What to do => List every line of the listing below that contains the word "perspective", copying each such line in full.

---*---

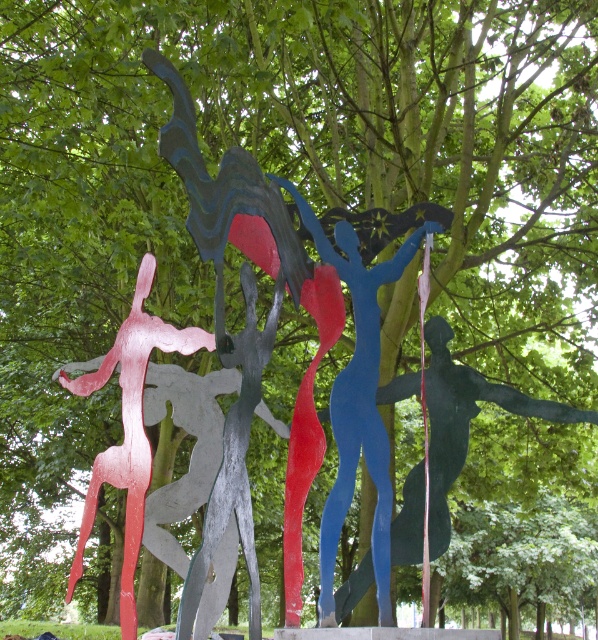
You are a photographer standing at a certain distance from the blue glossy figure at center. You want to capture a closeup shot of it. If your camera can focus on objects within 3 meters, will you need to move closer or farther away?

The blue glossy figure at center is 3.15 meters away from the camera. Since the camera can focus within 3 meters, you need to move closer to get a closeup shot.

You are standing in front of the sculpture and want to know which figure is positioned higher. Which one is higher between the metallic blue figure at center and the metallic pink figure at left?

The metallic blue figure at center is above the metallic pink figure at left, so the metallic blue figure at center is positioned higher.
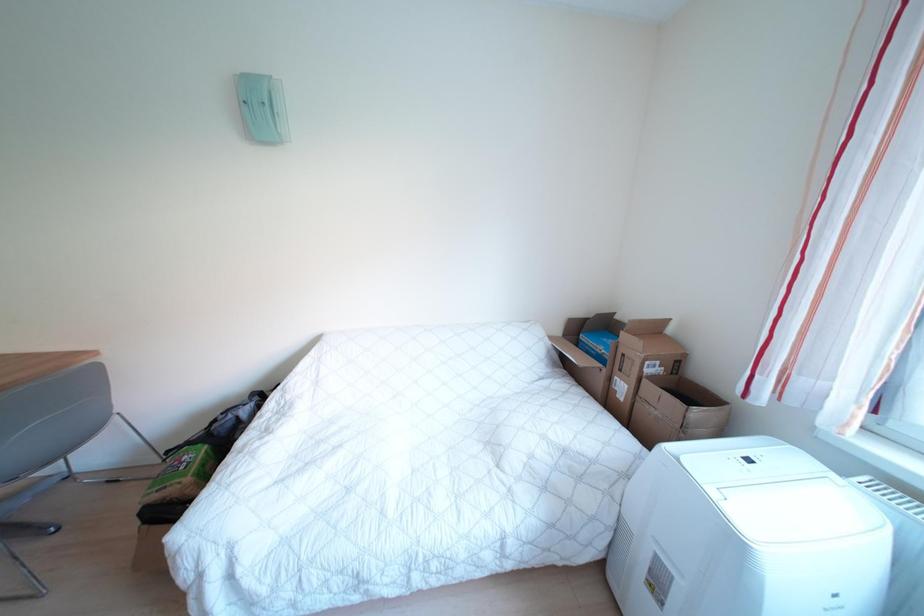
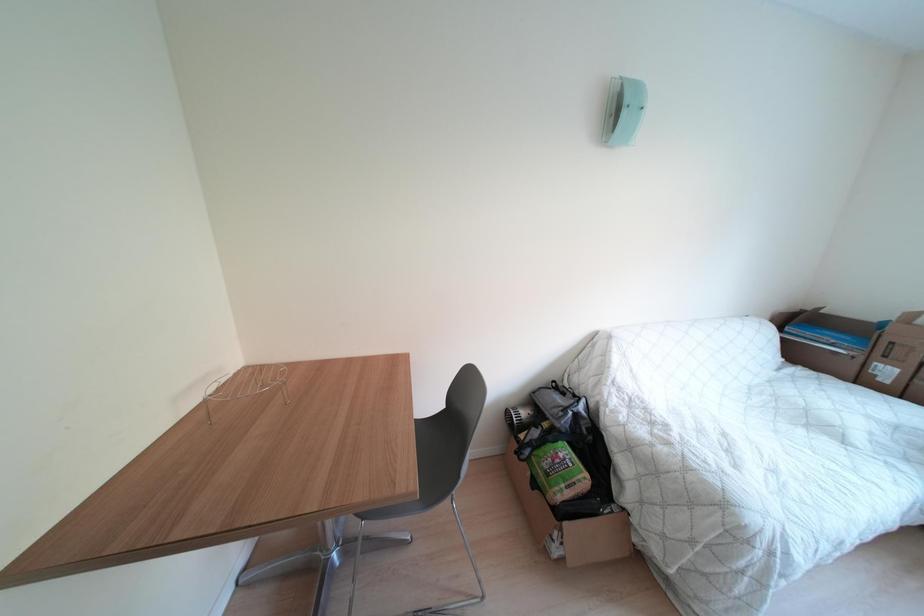
Question: In a continuous first-person perspective shot, in which direction is the camera moving?

Choices:
 (A) Left
 (B) Right
 (C) Forward
 (D) Backward

Answer: (A)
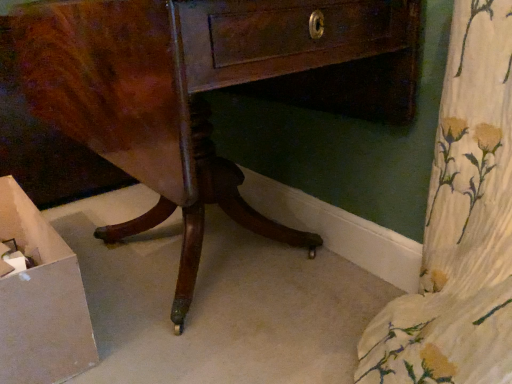
In order to click on vacant region below shiny brown wood desk at center (from a real-world perspective) in this screenshot , I will do `click(216, 274)`.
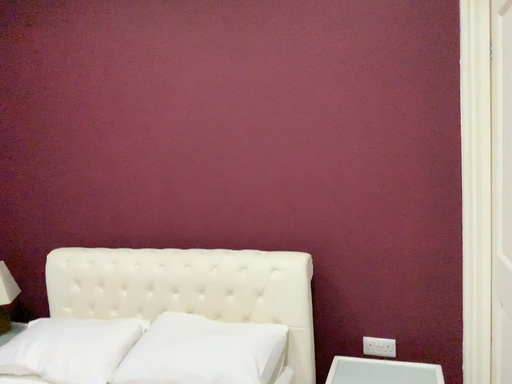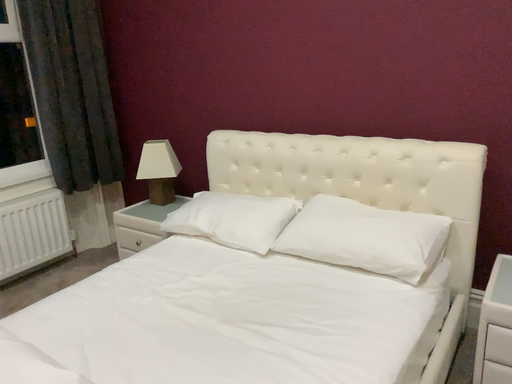
Question: How did the camera likely rotate when shooting the video?

Choices:
 (A) rotated left
 (B) rotated right

Answer: (A)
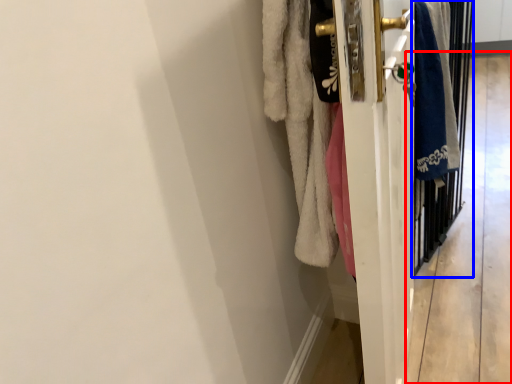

---*---

Result of the exercise =>
Question: In a continuous first-person perspective shot, in which direction is the camera moving?
In order to click on vacant region below shiny brown wood desk at center (from a real-world perspective) in this screenshot , I will do `click(216, 274)`.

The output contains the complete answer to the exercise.